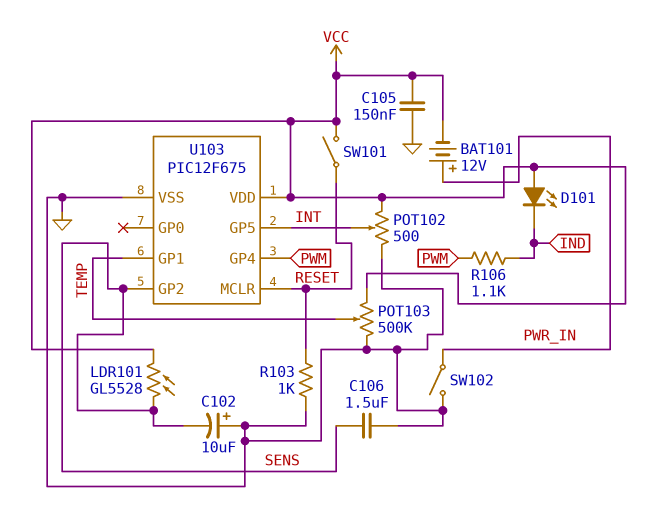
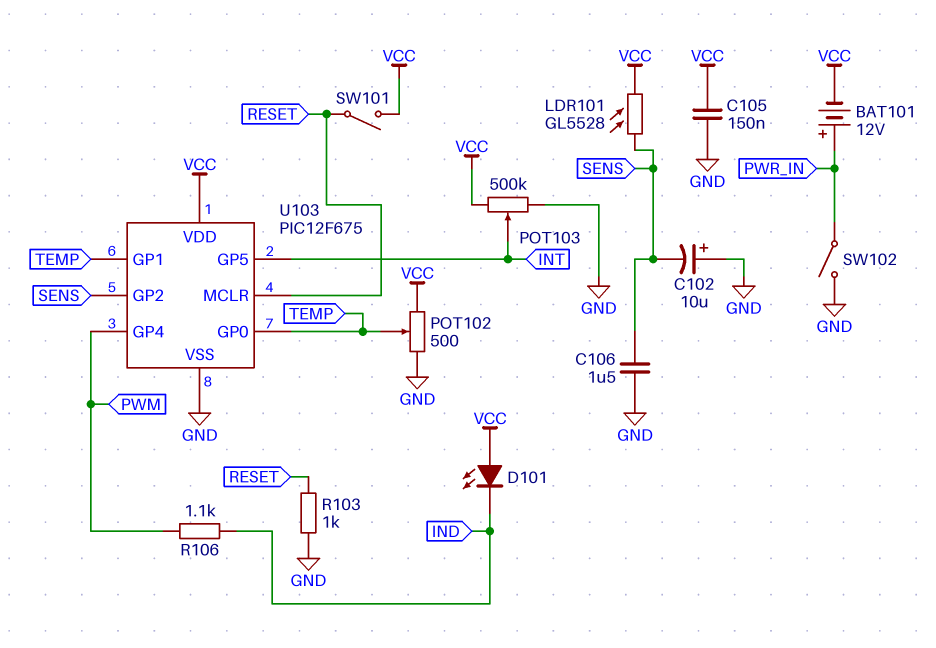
POT102: 500 (GND, VCC, wiper INT) -> 500 (GND, VCC, wiper TEMP)
POT103: 500k (GND, VCC, wiper TEMP) -> 500k (GND, VCC, wiper INT)
U103 pin GP0: none -> TEMP

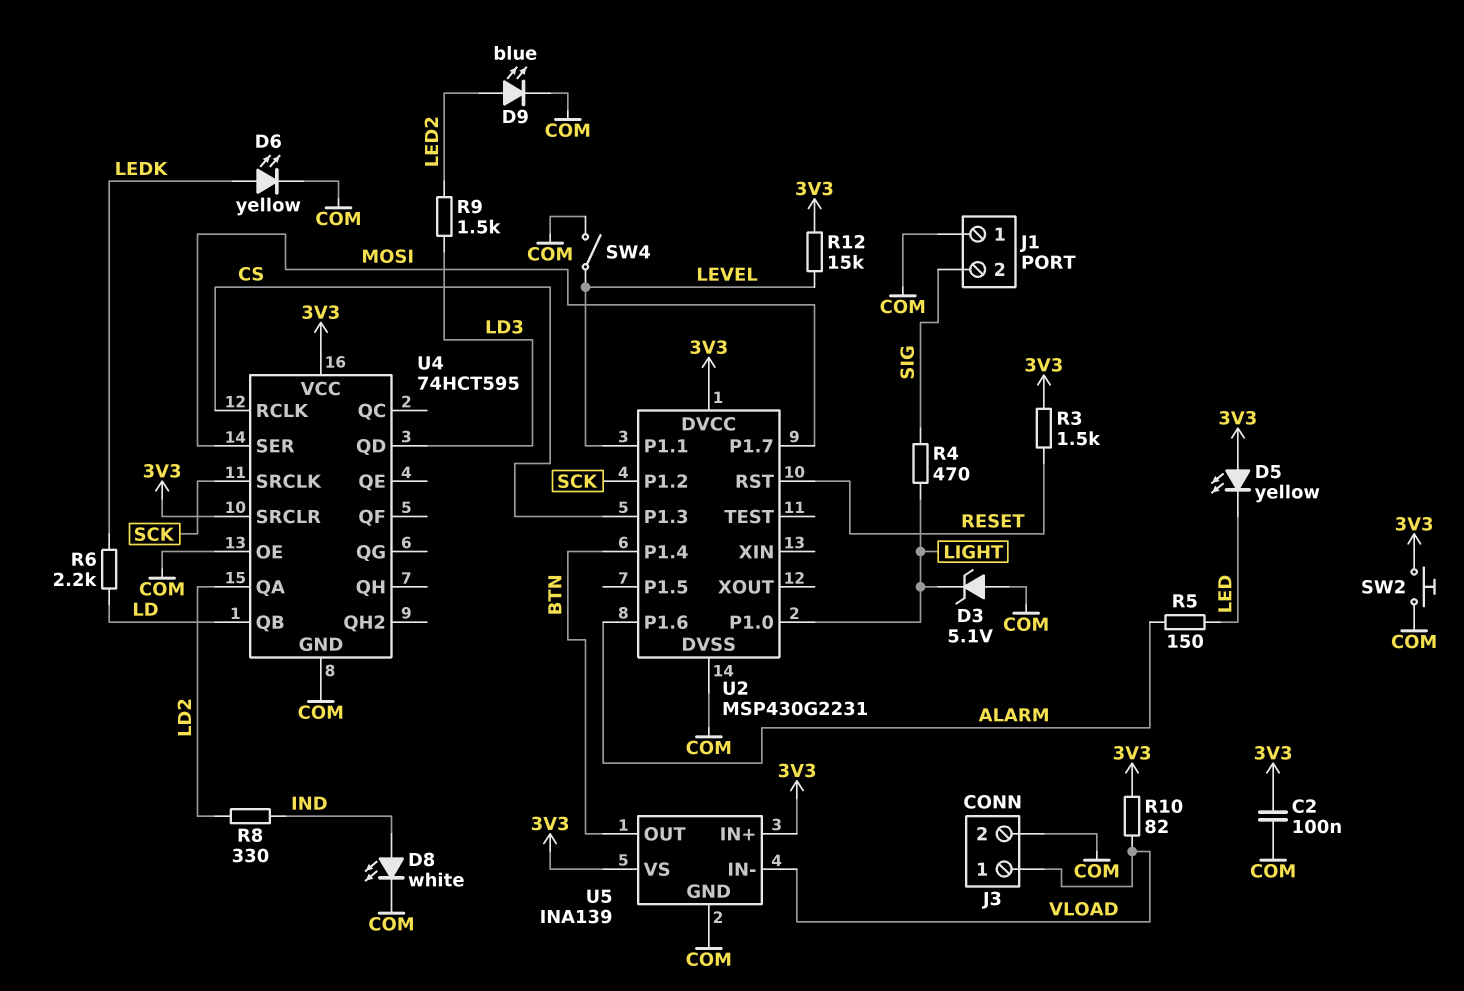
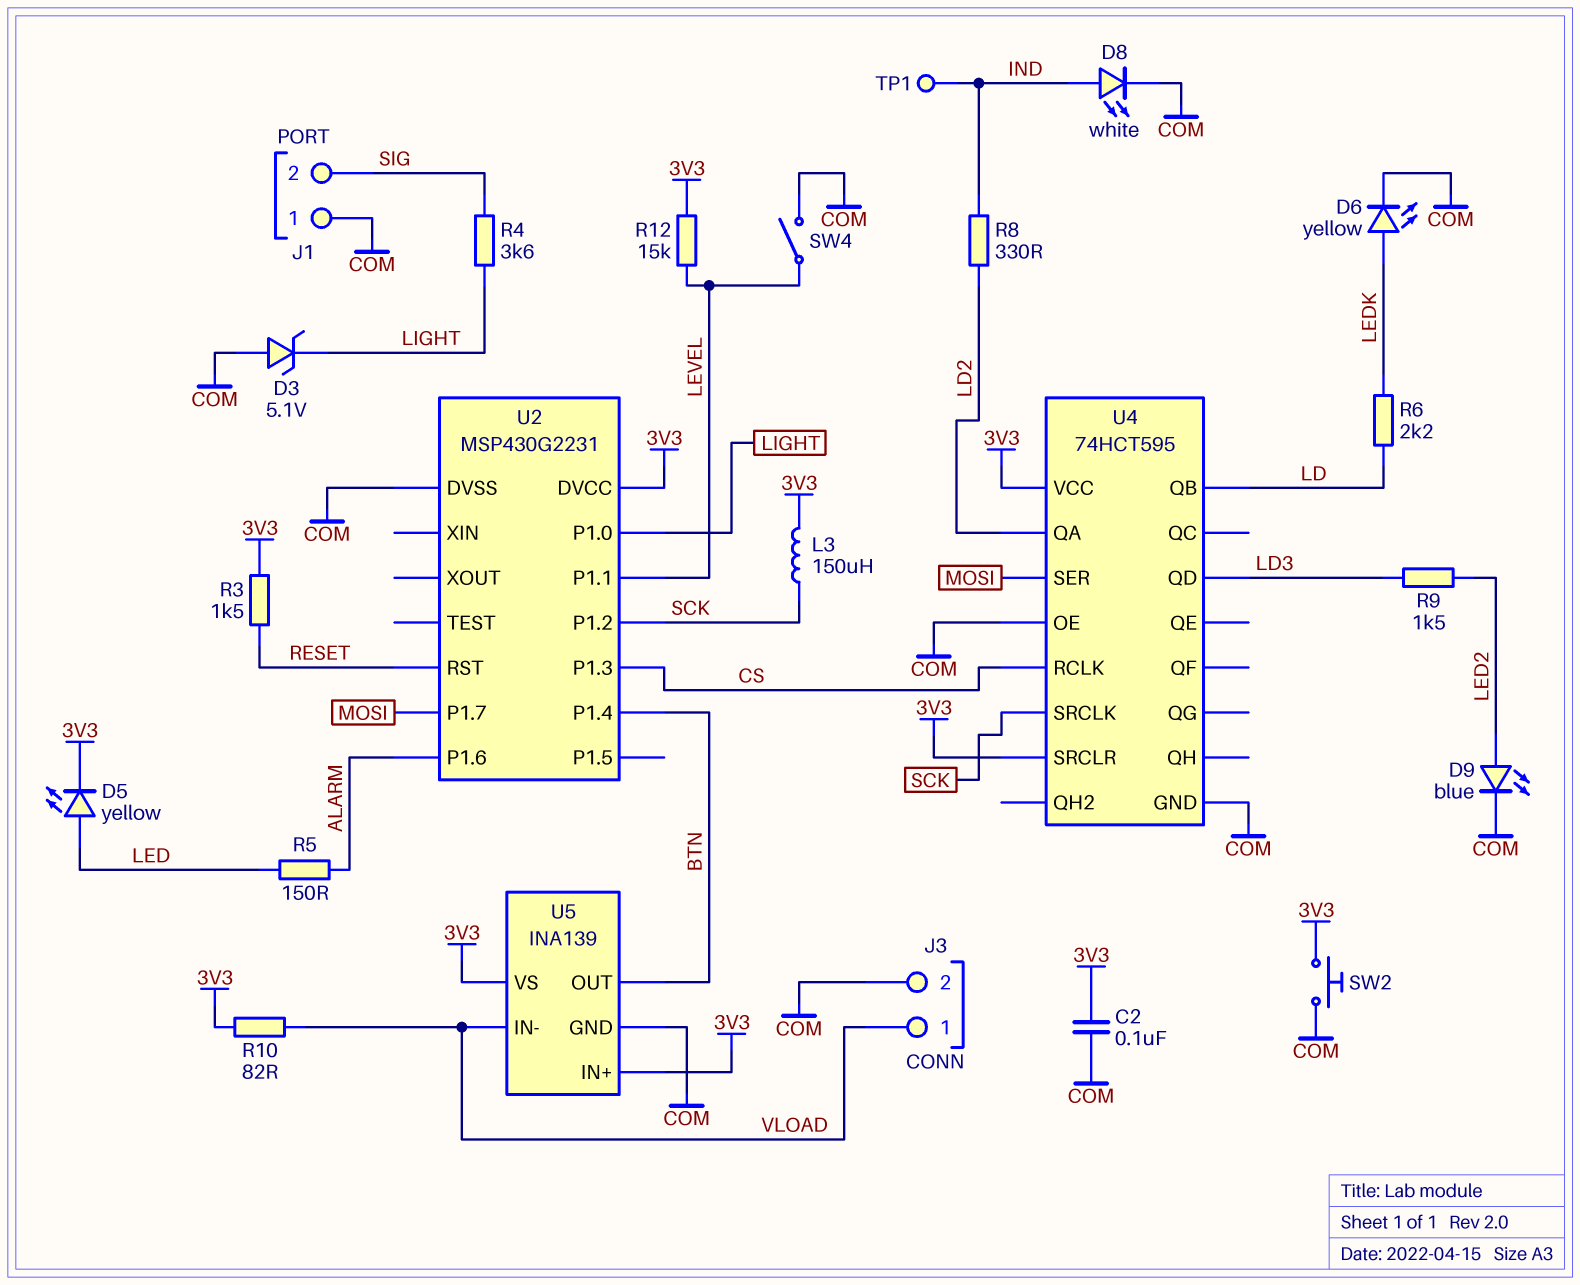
D5: LED yellow (A 3V3, K LED) -> LED yellow (A LED, K 3V3)
L3: none -> 150uH (3V3, SCK)
R4: 470 (LIGHT, SIG) -> 3.6k (LIGHT, SIG)
TP1: none -> test point (IND)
• • • • • • •
Work through the data above line by line and give the number of lines in which "TEMP" occurs. Add nothing else.

### TASK OUTPUT:
3